## [SUPPLIED INFORMATION]
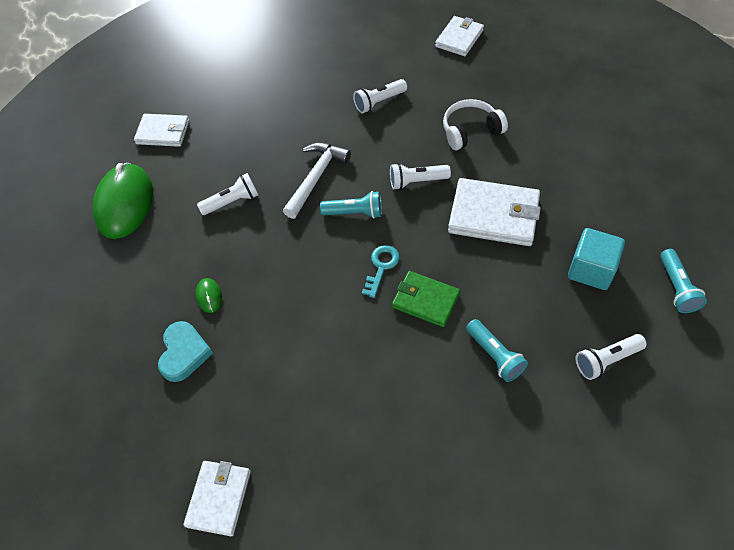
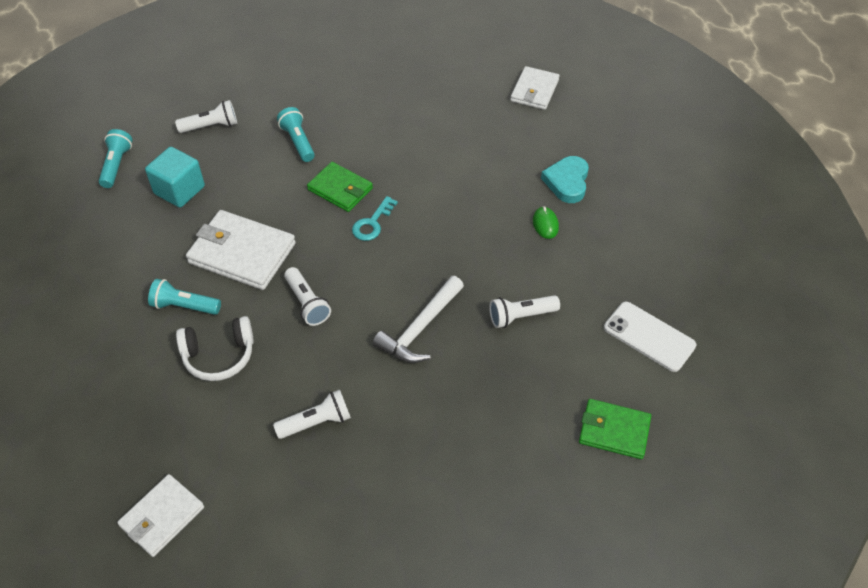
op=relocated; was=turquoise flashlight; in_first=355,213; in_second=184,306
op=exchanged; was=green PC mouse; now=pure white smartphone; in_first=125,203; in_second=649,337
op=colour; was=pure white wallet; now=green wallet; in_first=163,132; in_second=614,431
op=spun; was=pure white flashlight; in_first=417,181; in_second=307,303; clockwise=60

## [YOUR ASSIGNMENT]
Set down all of the material word for word, minus its pictures.

## [ANSWER AREA]
op=relocated; was=turquoise flashlight; in_first=355,213; in_second=184,306
op=exchanged; was=green PC mouse; now=pure white smartphone; in_first=125,203; in_second=649,337
op=colour; was=pure white wallet; now=green wallet; in_first=163,132; in_second=614,431
op=spun; was=pure white flashlight; in_first=417,181; in_second=307,303; clockwise=60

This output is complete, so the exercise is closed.